--- Dataset excerpt ---
-- Opening Marker --

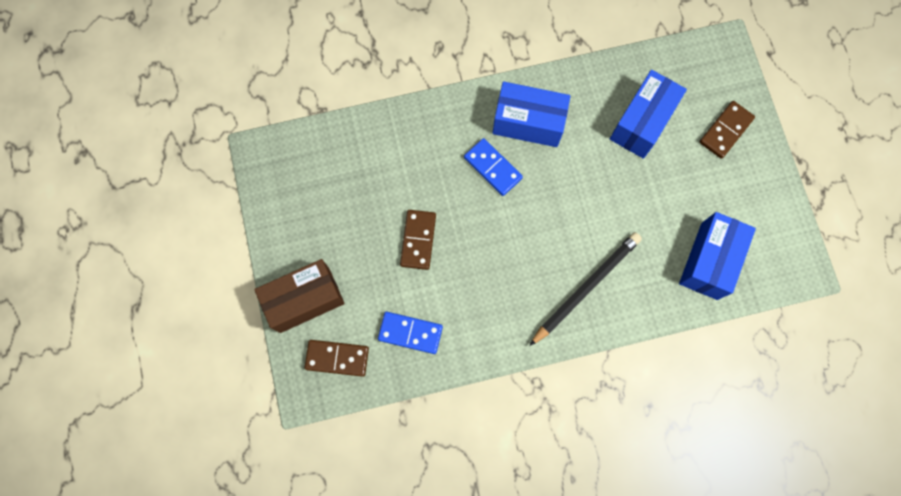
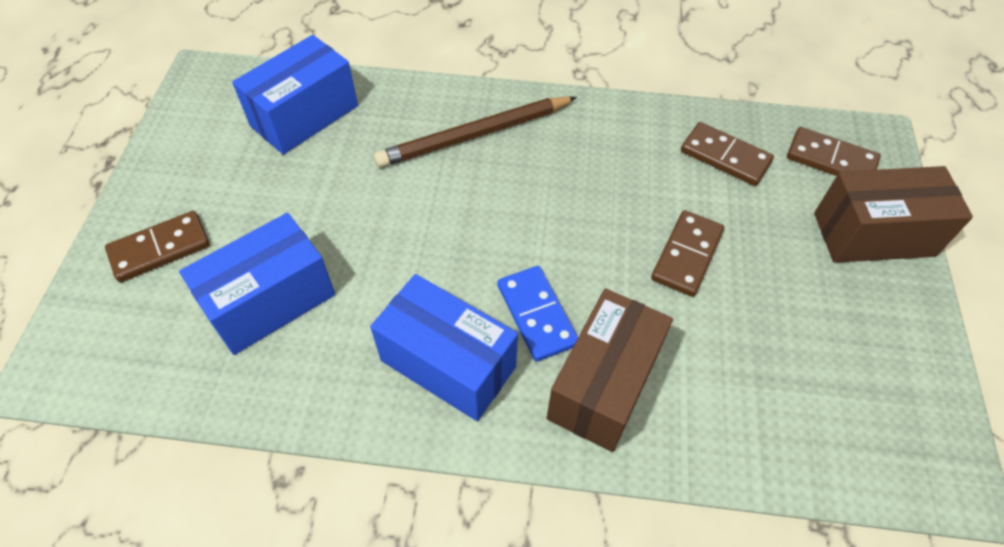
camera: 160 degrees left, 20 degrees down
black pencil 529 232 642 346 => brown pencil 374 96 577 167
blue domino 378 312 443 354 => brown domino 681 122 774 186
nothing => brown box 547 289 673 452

-- Closing Marker --

Pictures stay out; everything else in the listing above gets repeated exactly.

--- Answer to this task ---
camera: 160 degrees left, 20 degrees down
black pencil 529 232 642 346 => brown pencil 374 96 577 167
blue domino 378 312 443 354 => brown domino 681 122 774 186
nothing => brown box 547 289 673 452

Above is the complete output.